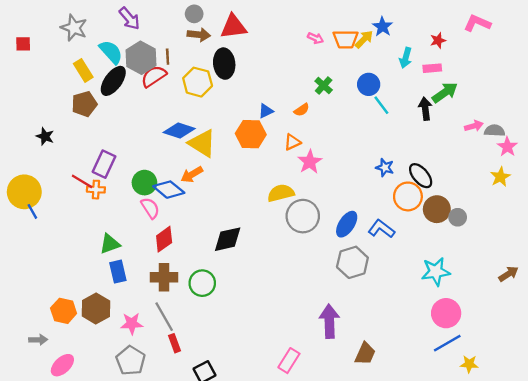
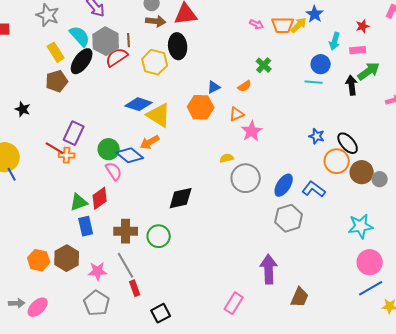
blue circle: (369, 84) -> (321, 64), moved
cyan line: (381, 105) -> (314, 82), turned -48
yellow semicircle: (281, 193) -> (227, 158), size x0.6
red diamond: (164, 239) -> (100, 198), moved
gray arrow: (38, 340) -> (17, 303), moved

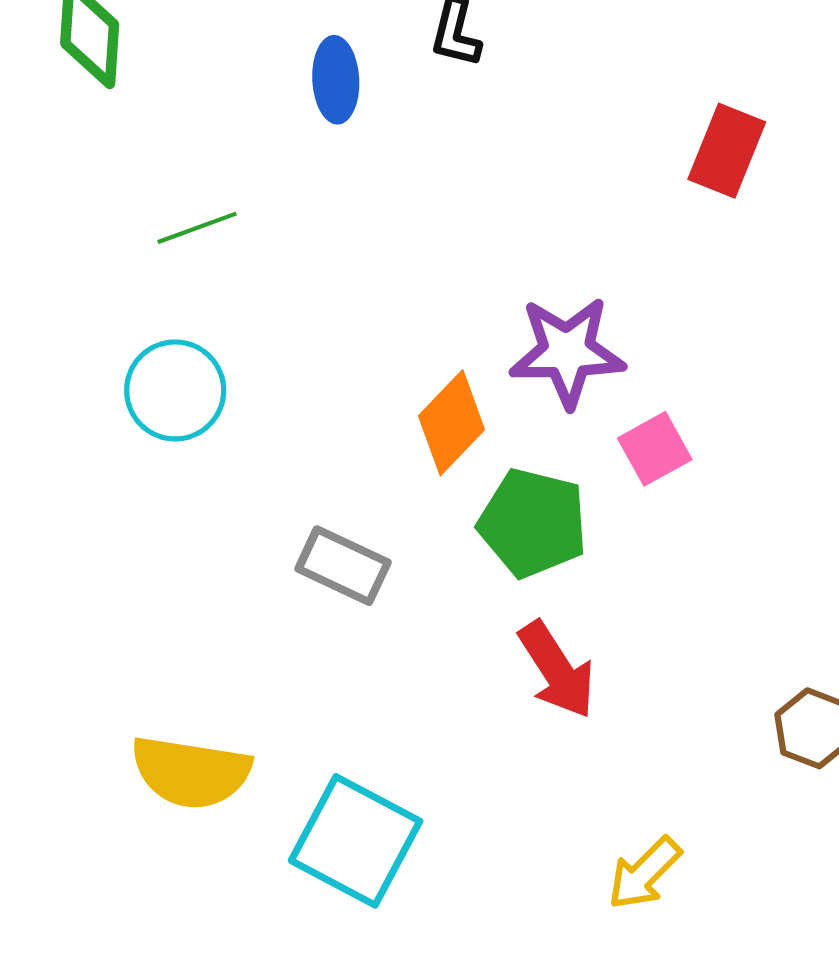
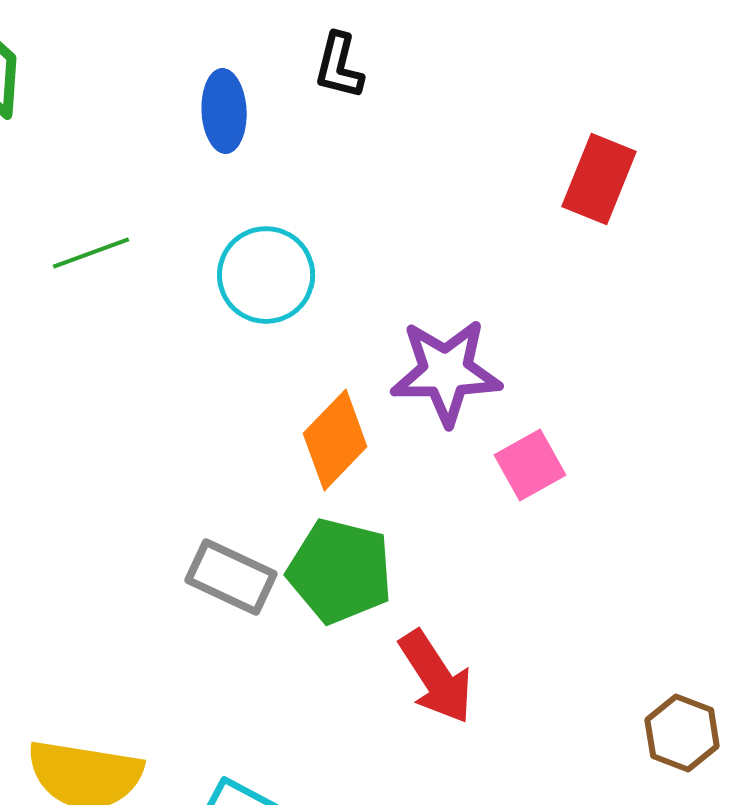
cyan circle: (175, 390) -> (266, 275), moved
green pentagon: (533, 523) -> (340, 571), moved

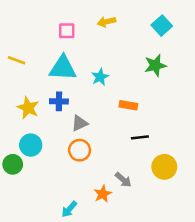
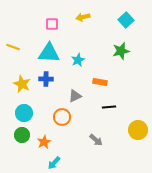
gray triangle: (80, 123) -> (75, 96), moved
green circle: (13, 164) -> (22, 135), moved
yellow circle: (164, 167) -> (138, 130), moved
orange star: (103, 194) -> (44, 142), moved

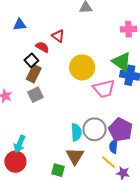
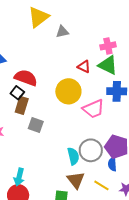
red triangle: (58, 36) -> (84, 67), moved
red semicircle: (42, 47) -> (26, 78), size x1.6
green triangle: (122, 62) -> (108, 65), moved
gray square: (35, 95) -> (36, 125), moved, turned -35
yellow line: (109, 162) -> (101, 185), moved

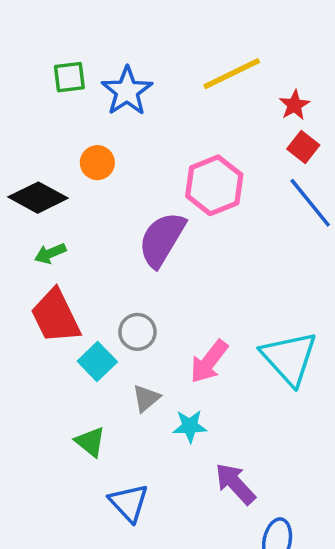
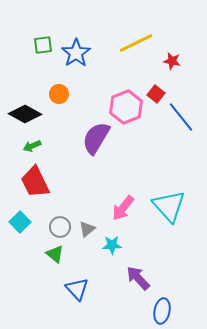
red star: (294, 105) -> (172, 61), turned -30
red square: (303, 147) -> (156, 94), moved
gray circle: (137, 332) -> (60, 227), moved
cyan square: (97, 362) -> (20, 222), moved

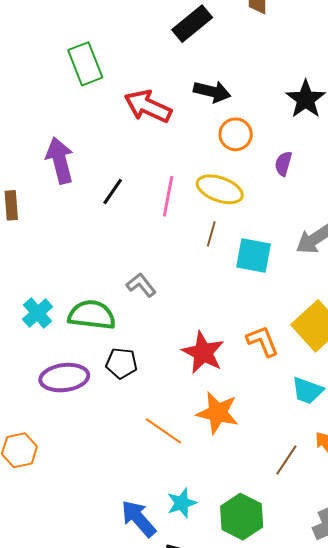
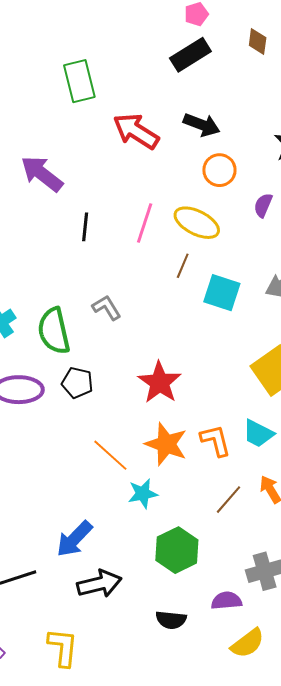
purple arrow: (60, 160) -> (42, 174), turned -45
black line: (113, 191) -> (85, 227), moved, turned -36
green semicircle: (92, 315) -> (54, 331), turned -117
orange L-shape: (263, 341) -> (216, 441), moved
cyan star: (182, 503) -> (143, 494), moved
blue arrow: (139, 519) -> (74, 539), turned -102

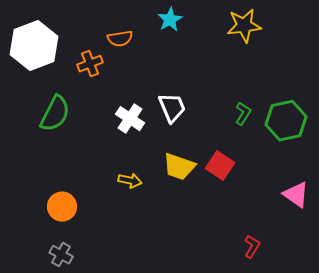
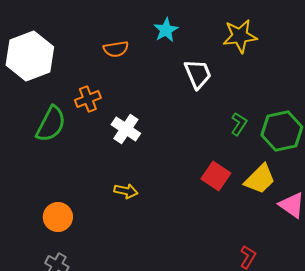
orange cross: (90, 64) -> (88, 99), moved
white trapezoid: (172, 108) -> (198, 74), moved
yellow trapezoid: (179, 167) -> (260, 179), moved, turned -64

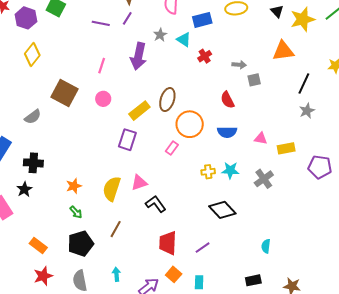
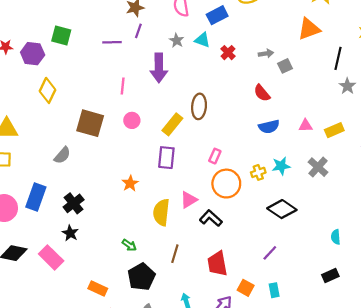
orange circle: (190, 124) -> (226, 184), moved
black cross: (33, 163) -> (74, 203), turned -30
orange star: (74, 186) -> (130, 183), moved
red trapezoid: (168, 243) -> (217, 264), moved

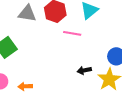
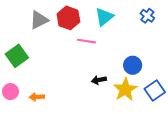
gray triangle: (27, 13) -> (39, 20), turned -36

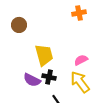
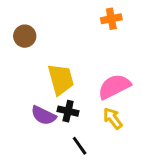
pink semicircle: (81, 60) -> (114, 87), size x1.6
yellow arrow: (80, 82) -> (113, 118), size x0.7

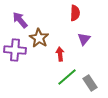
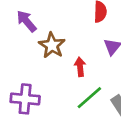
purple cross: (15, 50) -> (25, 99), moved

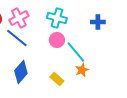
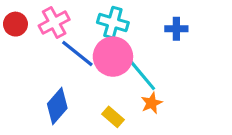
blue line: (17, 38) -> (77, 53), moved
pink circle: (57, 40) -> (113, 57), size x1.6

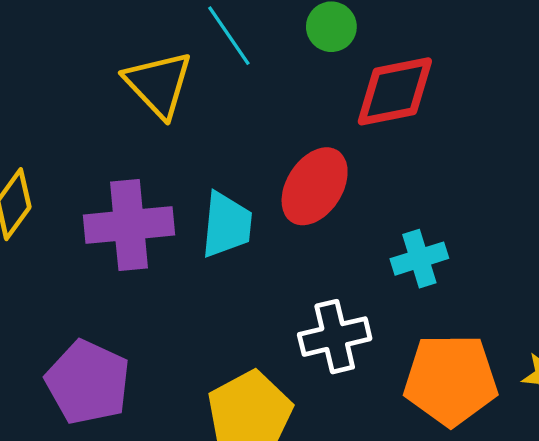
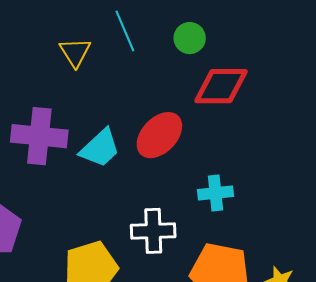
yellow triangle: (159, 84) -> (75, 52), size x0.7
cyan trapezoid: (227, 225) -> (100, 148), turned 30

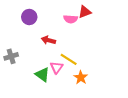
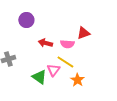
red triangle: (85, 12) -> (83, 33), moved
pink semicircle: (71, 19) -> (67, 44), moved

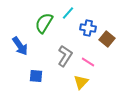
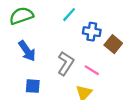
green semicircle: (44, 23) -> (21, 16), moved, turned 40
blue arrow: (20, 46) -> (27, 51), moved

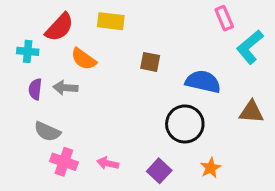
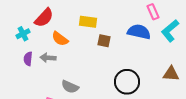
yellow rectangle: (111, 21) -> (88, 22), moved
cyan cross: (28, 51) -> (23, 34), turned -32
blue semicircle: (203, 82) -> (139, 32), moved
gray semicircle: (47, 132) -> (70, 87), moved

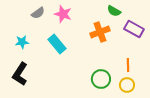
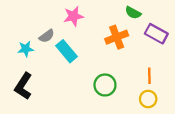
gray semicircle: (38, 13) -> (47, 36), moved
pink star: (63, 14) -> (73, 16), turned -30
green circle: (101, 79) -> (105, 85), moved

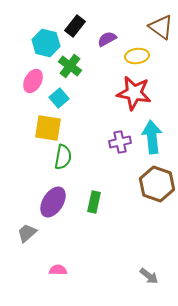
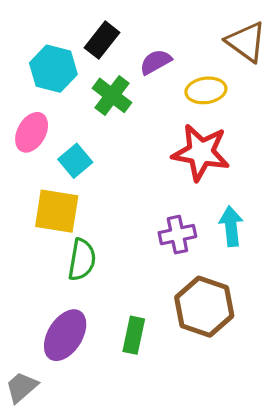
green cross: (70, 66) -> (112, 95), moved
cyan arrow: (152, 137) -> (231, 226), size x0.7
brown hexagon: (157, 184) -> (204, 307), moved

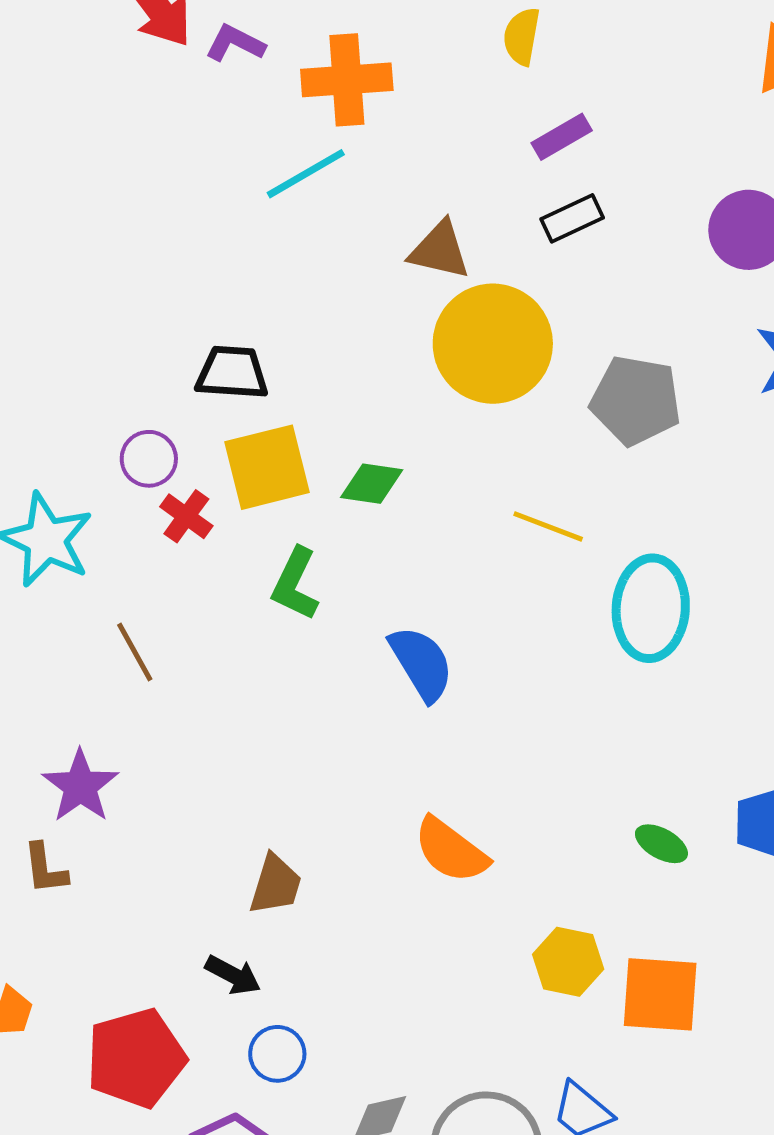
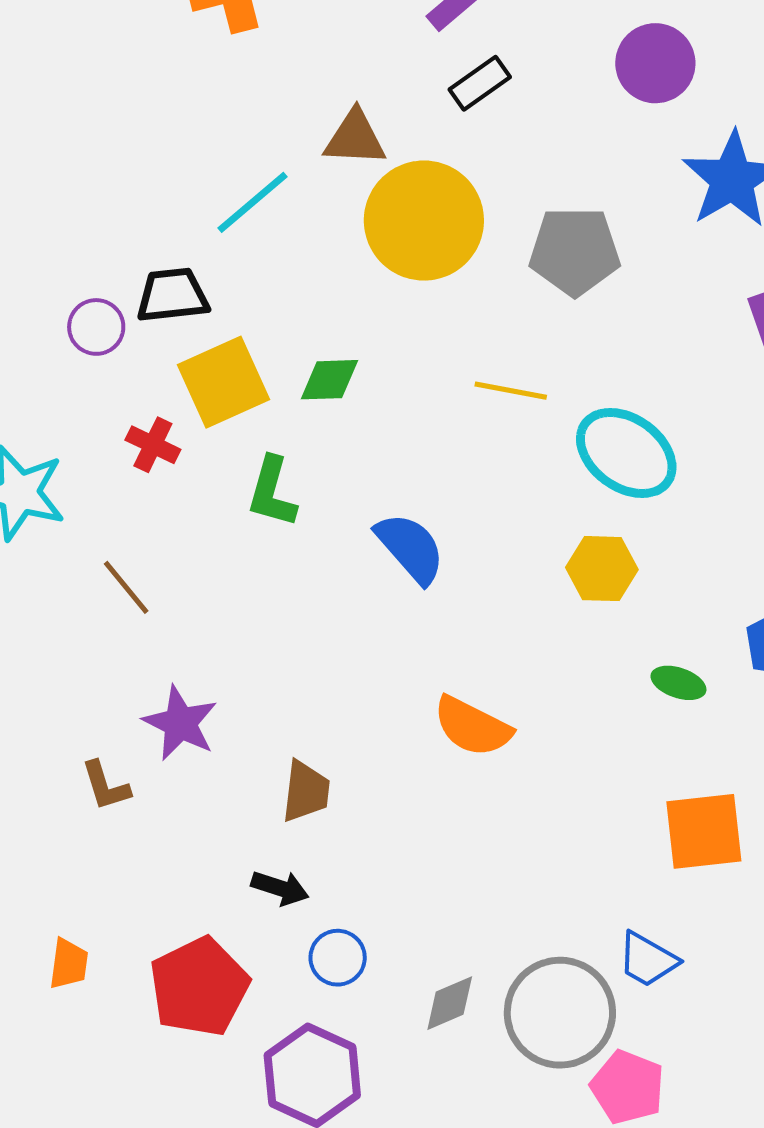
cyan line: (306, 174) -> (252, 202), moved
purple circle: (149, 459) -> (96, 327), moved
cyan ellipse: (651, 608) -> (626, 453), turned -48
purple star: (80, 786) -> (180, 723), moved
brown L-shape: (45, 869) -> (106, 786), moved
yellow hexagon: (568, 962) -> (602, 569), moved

===============

Task item:
Reproduce only the lines from the first line of the listing above up to and including the line that holds "yellow arrow: (80, 82)". Omit the pictures.

Written reply:
blue circle: (369, 84) -> (321, 64), moved
cyan line: (381, 105) -> (314, 82), turned -48
yellow semicircle: (281, 193) -> (227, 158), size x0.6
red diamond: (164, 239) -> (100, 198), moved
gray arrow: (38, 340) -> (17, 303), moved

cyan circle: (175, 390) -> (266, 275), moved
green pentagon: (533, 523) -> (340, 571), moved

gray triangle: (80, 123) -> (75, 96), moved
green circle: (13, 164) -> (22, 135), moved
yellow circle: (164, 167) -> (138, 130), moved
orange star: (103, 194) -> (44, 142), moved

red triangle: (58, 36) -> (84, 67), moved
red semicircle: (42, 47) -> (26, 78), size x1.6
green triangle: (122, 62) -> (108, 65), moved
gray square: (35, 95) -> (36, 125), moved, turned -35
yellow line: (109, 162) -> (101, 185), moved

red star: (294, 105) -> (172, 61), turned -30
red square: (303, 147) -> (156, 94), moved
gray circle: (137, 332) -> (60, 227), moved
cyan square: (97, 362) -> (20, 222), moved

purple arrow: (60, 160) -> (42, 174), turned -45
black line: (113, 191) -> (85, 227), moved, turned -36
green semicircle: (92, 315) -> (54, 331), turned -117
orange L-shape: (263, 341) -> (216, 441), moved
cyan star: (182, 503) -> (143, 494), moved
blue arrow: (139, 519) -> (74, 539), turned -102

orange cross: (90, 64) -> (88, 99), moved
white trapezoid: (172, 108) -> (198, 74), moved
yellow trapezoid: (179, 167) -> (260, 179), moved, turned -64

orange circle: (190, 124) -> (226, 184), moved
black cross: (33, 163) -> (74, 203), turned -30
orange star: (74, 186) -> (130, 183), moved
red trapezoid: (168, 243) -> (217, 264), moved

gray triangle: (27, 13) -> (39, 20), turned -36

pink semicircle: (81, 60) -> (114, 87), size x1.6
yellow arrow: (80, 82) -> (113, 118), size x0.7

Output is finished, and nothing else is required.